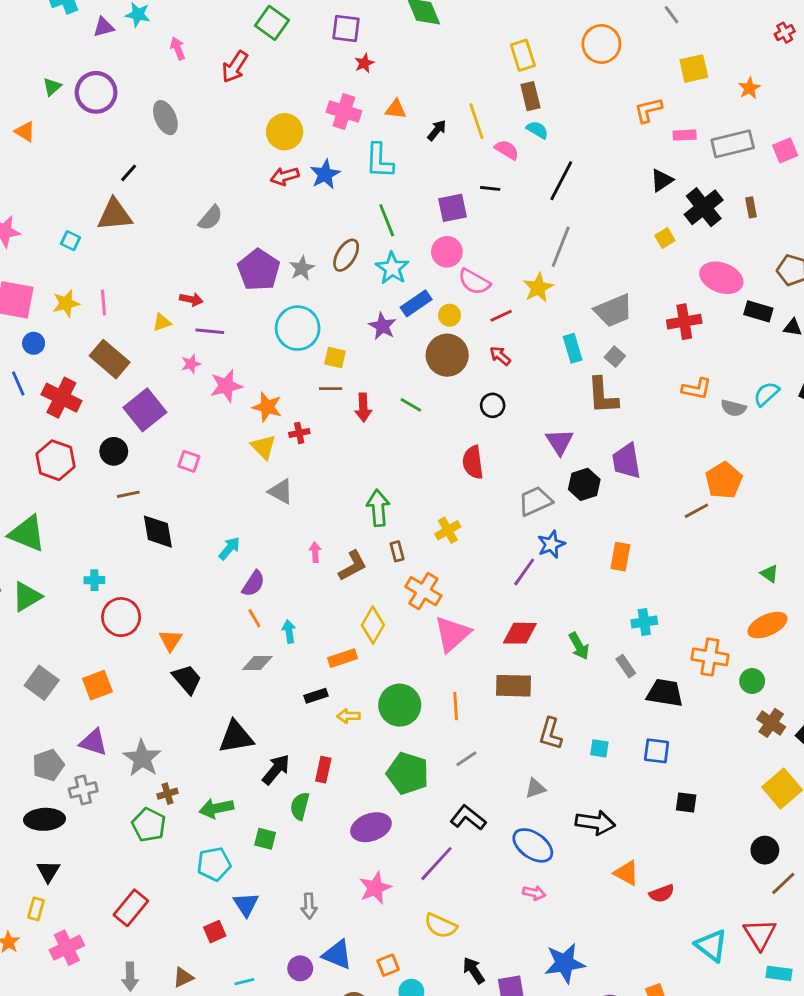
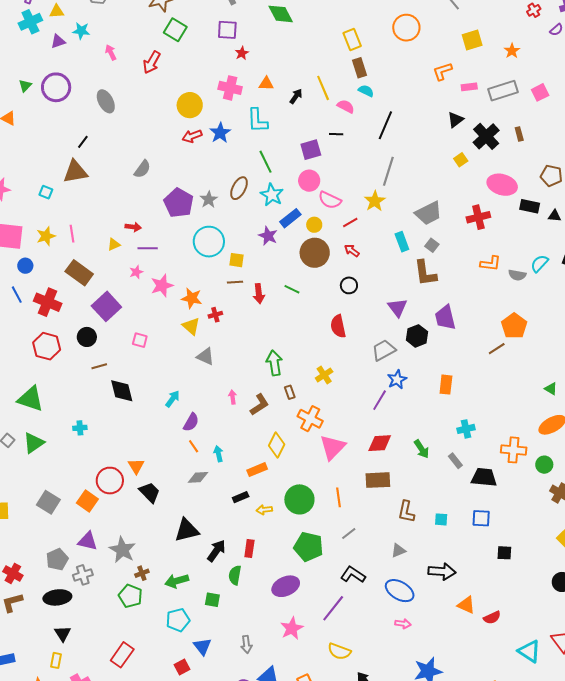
red circle: (121, 617) -> (110, 481), moved
orange square: (97, 685) -> (87, 501), turned -30

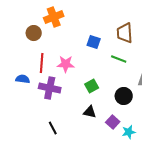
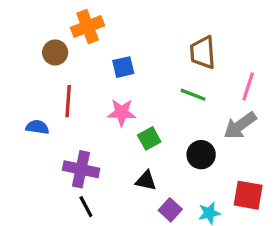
blue square: (94, 42) -> (123, 67), moved, turned -32
pink star: (66, 64) -> (122, 112), moved
purple cross: (50, 88) -> (81, 169), moved
purple square: (113, 122) -> (170, 210), moved

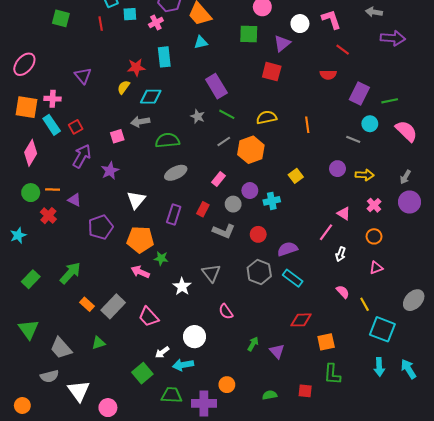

^^^^

§ **EXERCISE GOAL**: The lines to copy are those above that contain "turned".

§ **ANSWER TO THIS EXERCISE**:
orange square: (97, 685) -> (87, 501), turned -30
blue square: (94, 42) -> (123, 67), moved, turned -32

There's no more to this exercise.